What you give back must match the data exactly, minus the pictures.

(Beginning of SUPPLIED INFORMATION)

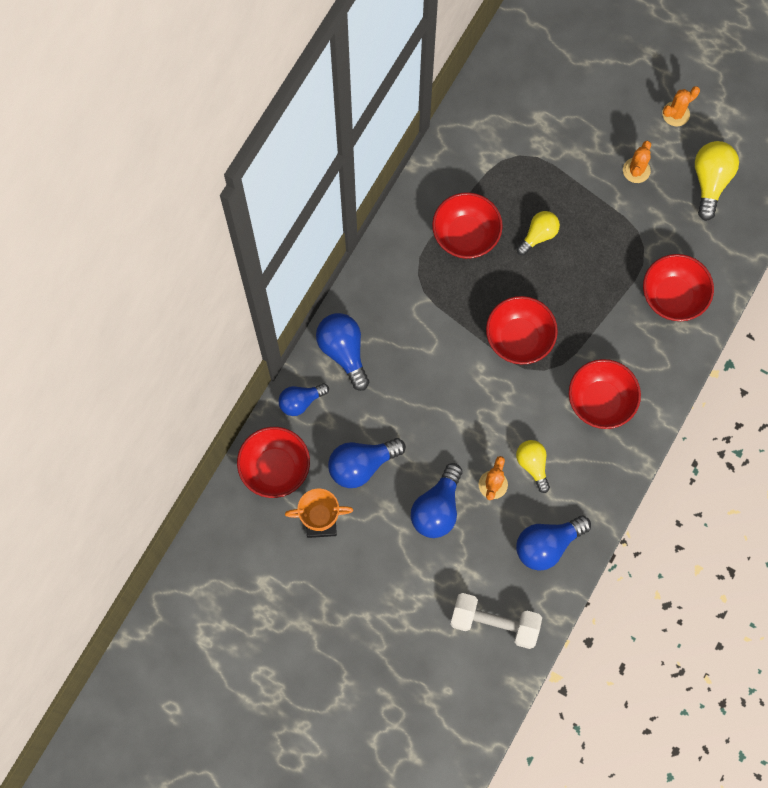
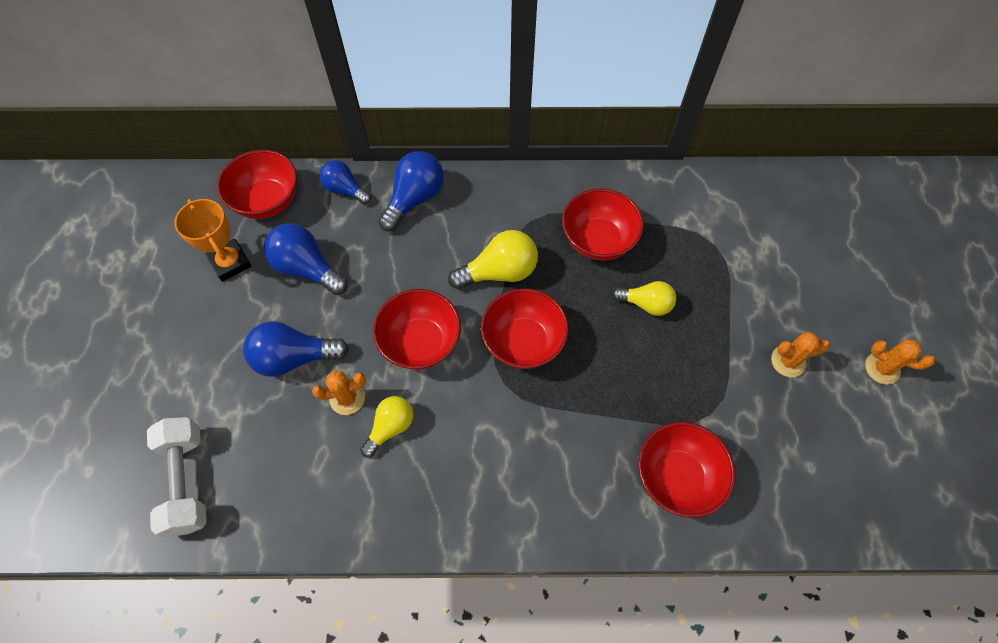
camera: 60 degrees right, 10 degrees down
(547, 545) = (304, 491): blue light bulb -> none
(600, 401) = (504, 461): red bowl -> red bowl (420, 342)
(710, 181) = (839, 446): yellow light bulb -> yellow light bulb (499, 272)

(End of SUPPLIED INFORMATION)

• _SOLUTION TO THIS EXERCISE_:
camera: 60 degrees right, 10 degrees down
(547, 545) = (304, 491): blue light bulb -> none
(600, 401) = (504, 461): red bowl -> red bowl (420, 342)
(710, 181) = (839, 446): yellow light bulb -> yellow light bulb (499, 272)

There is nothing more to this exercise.